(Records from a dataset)
###
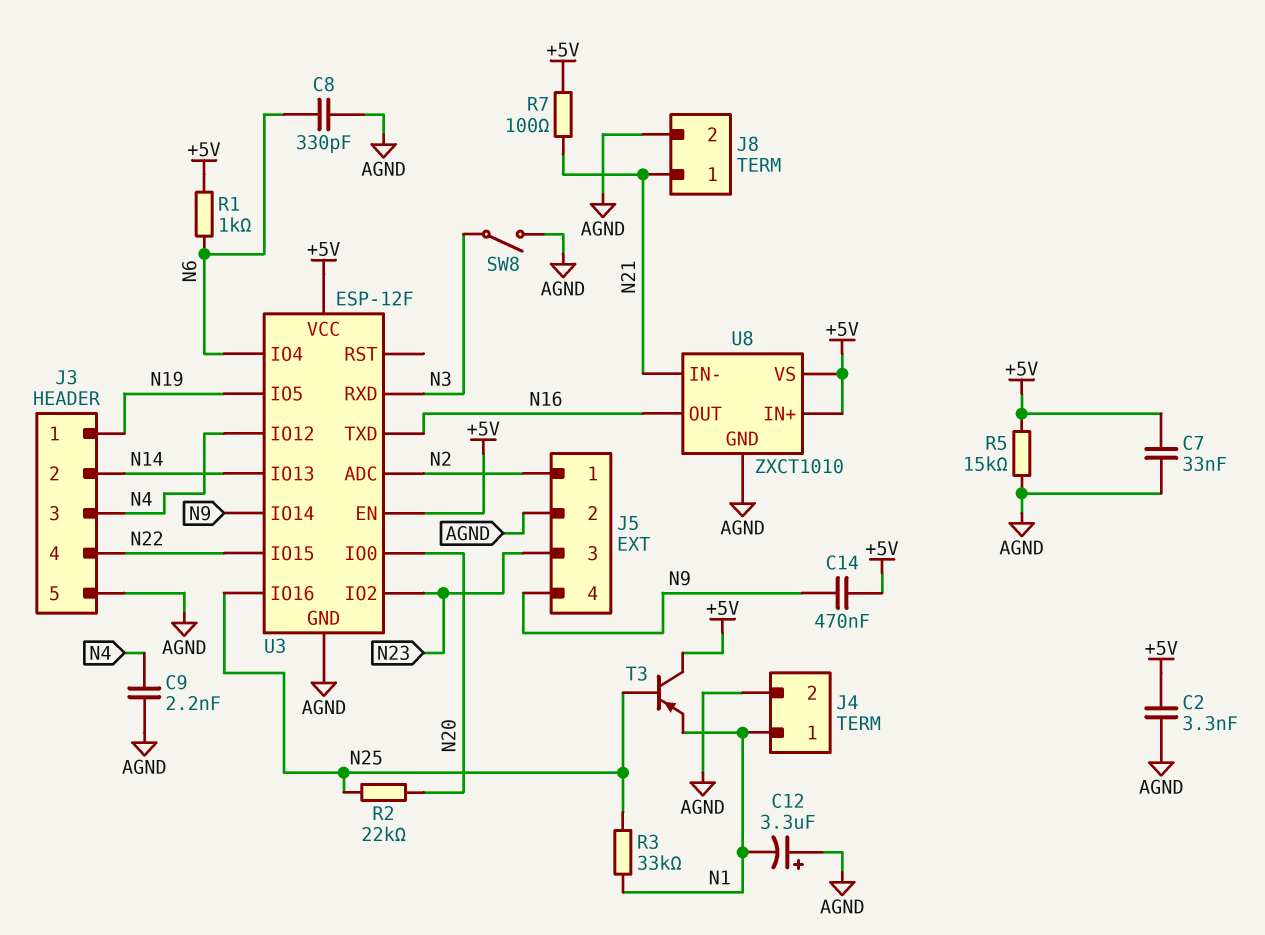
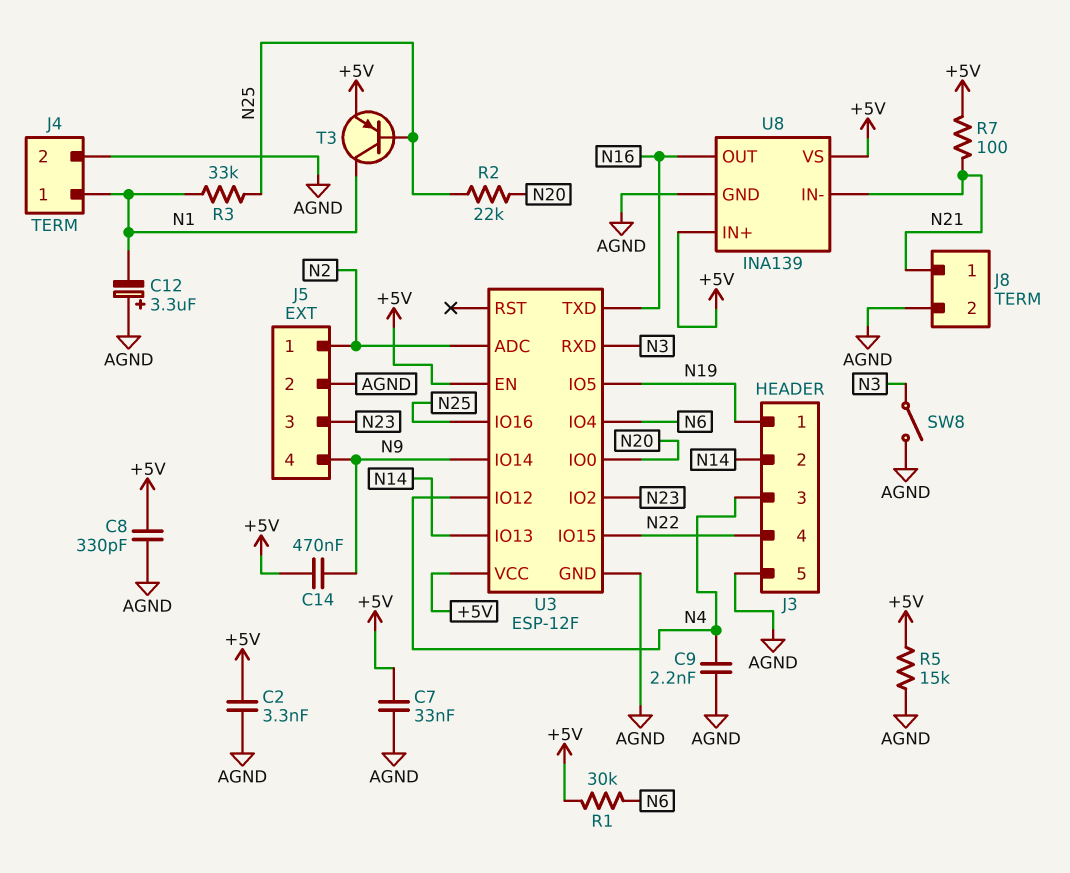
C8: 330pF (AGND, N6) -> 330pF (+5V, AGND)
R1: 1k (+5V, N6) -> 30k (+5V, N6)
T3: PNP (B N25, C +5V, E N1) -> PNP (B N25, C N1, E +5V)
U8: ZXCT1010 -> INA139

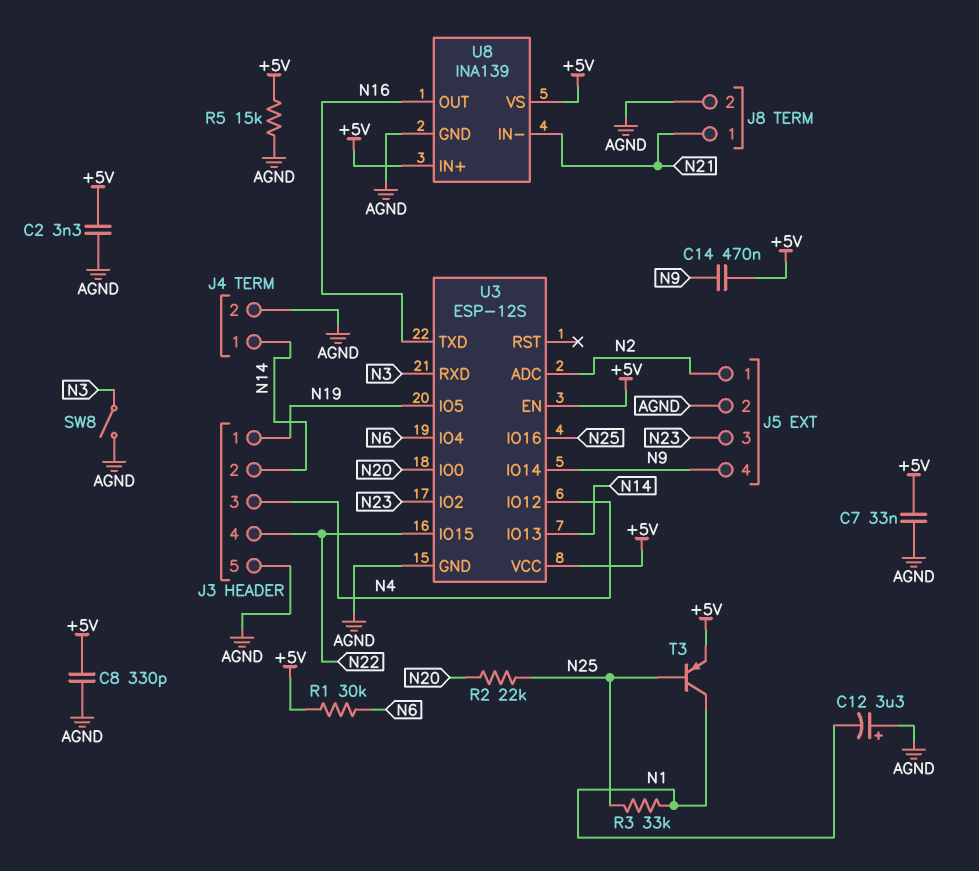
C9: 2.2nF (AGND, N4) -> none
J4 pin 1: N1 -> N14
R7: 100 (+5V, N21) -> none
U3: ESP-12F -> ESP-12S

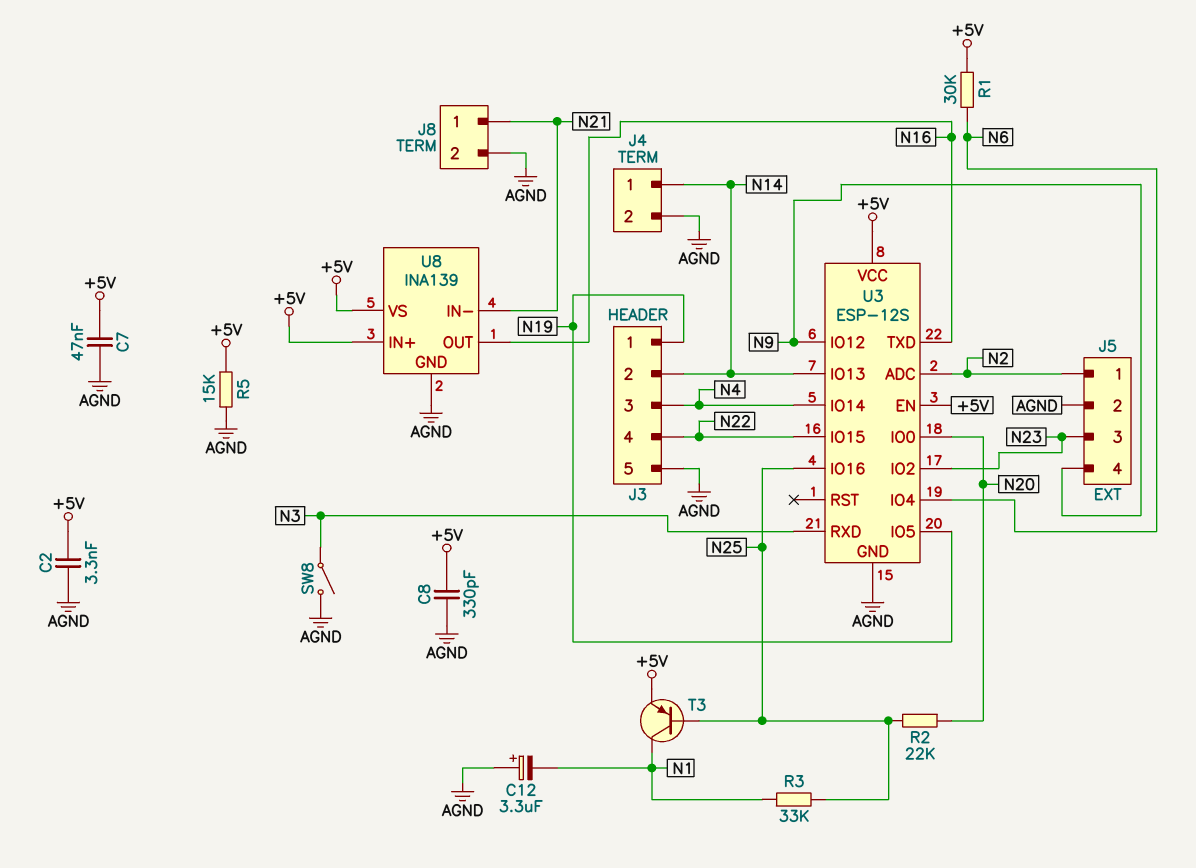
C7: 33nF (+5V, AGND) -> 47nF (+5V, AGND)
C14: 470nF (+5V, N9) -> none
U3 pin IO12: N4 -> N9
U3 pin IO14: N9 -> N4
###
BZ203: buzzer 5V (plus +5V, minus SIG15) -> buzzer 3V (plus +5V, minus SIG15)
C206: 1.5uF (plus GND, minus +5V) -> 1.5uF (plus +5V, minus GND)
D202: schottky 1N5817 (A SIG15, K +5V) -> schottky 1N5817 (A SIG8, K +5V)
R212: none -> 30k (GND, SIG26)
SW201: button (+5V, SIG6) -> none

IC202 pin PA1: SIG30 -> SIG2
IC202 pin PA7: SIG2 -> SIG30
###
YOUR TASK: Identify every line above that includes the word "plus", and show those lines.

EXERCISE OUTPUT:
BZ203: buzzer 5V (plus +5V, minus SIG15) -> buzzer 3V (plus +5V, minus SIG15)
C206: 1.5uF (plus GND, minus +5V) -> 1.5uF (plus +5V, minus GND)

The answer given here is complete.